-- Opening Marker --

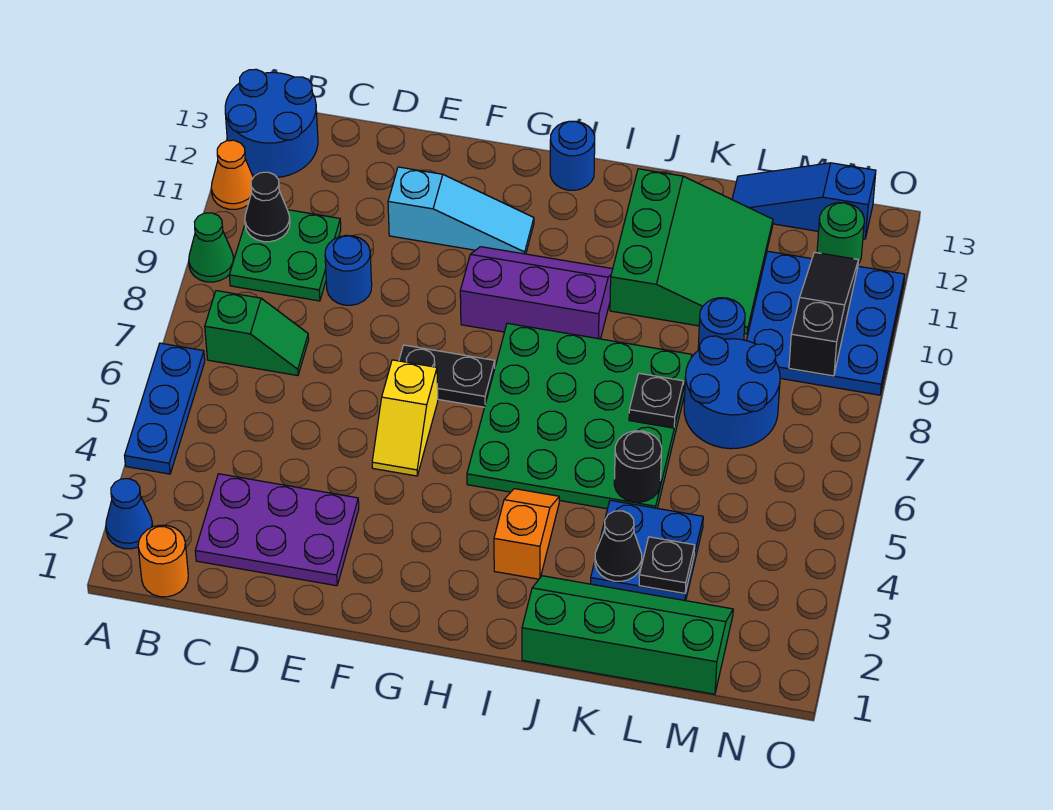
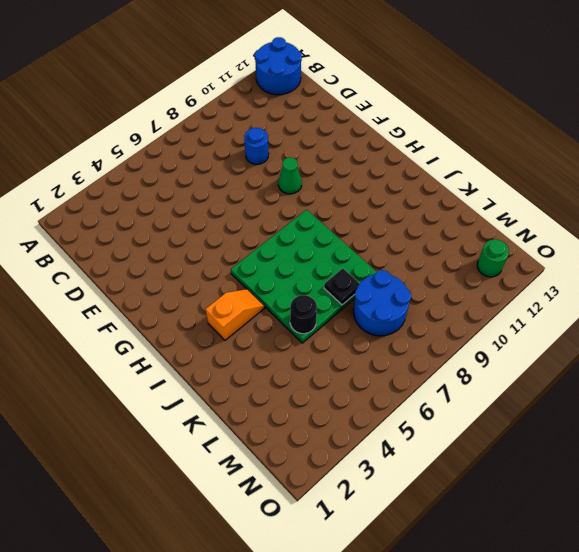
green cone F9 level 1 -> green cone A9 level 1
none -> blue cone A2 level 1
none -> blue plate A4:A6 level 1
none -> orange cone A11 level 1
none -> orange round brick B1 level 1

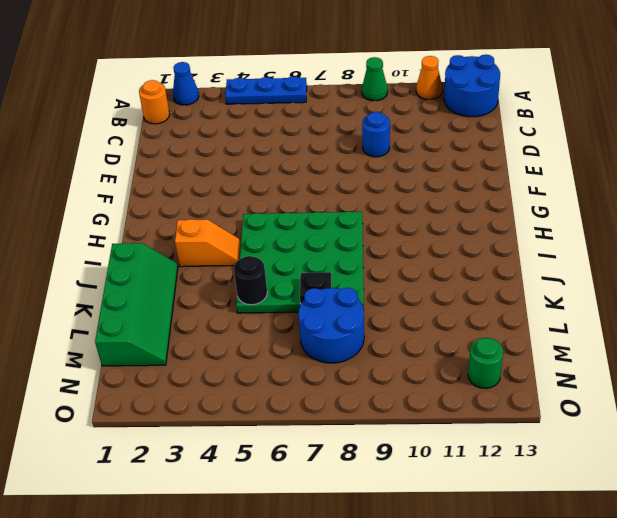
none -> green slope B7:C7 level 1 top B
none -> green plate B9:C10 level 1
none -> purple plate C2:E3 level 1
none -> cyan slope E11:G11 level 1 top E

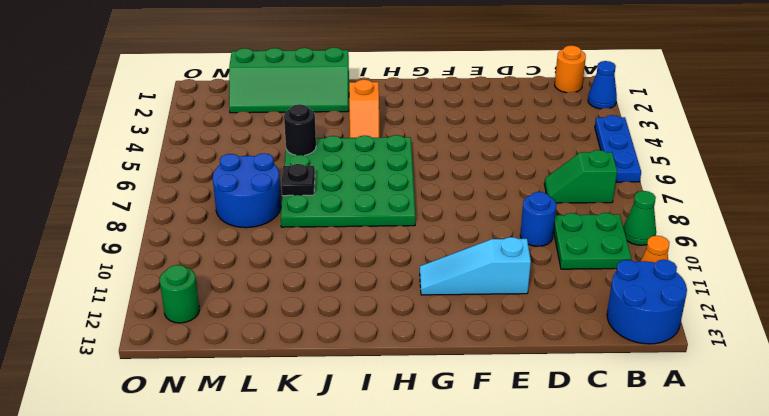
none -> purple plate C2:E3 level 1
none -> yellow slope F5:F6 level 1 top 6
none -> black plate F7:G7 level 1
none -> purple slope G9:I10 level 1 top 9

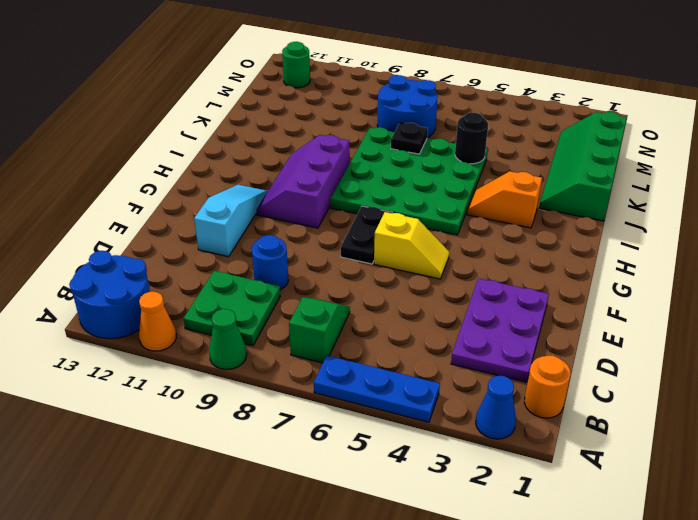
none -> blue round brick H13 level 1
none -> green slope J10:L12 level 1 top J
none -> blue plate K3:L4 level 1
none -> blue round brick L9 level 1

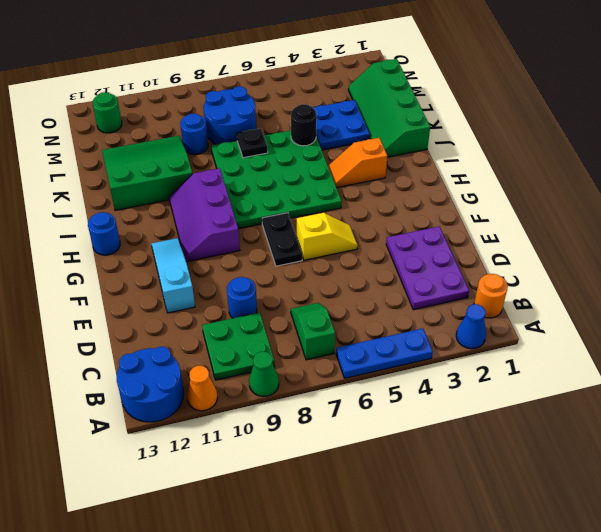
none -> blue slope L13:N13 level 1 top N
none -> blue plate M9:O11 level 1
none -> black cone B10 level 2
none -> black cone K3 level 2

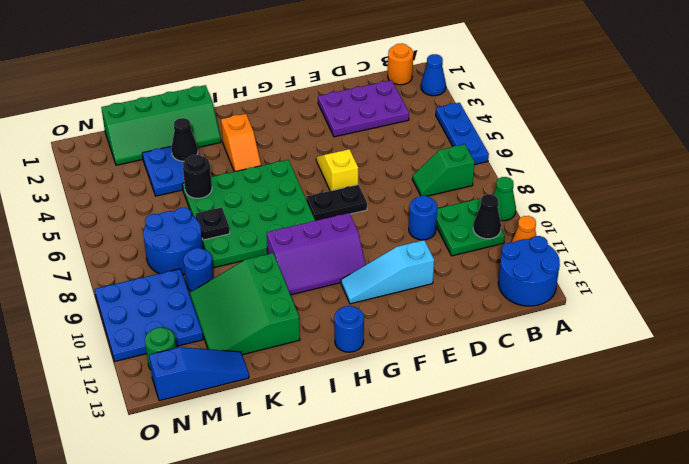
none -> black plate L3 level 2
none -> black slope N9:N11 level 2 top 9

-- Closing Marker --

AIM OF THE EXERCISE: Find the word "brick" in the listing and copy each line that contains it.

TASK RESULT:
none -> orange round brick B1 level 1
none -> blue round brick H13 level 1
none -> blue round brick L9 level 1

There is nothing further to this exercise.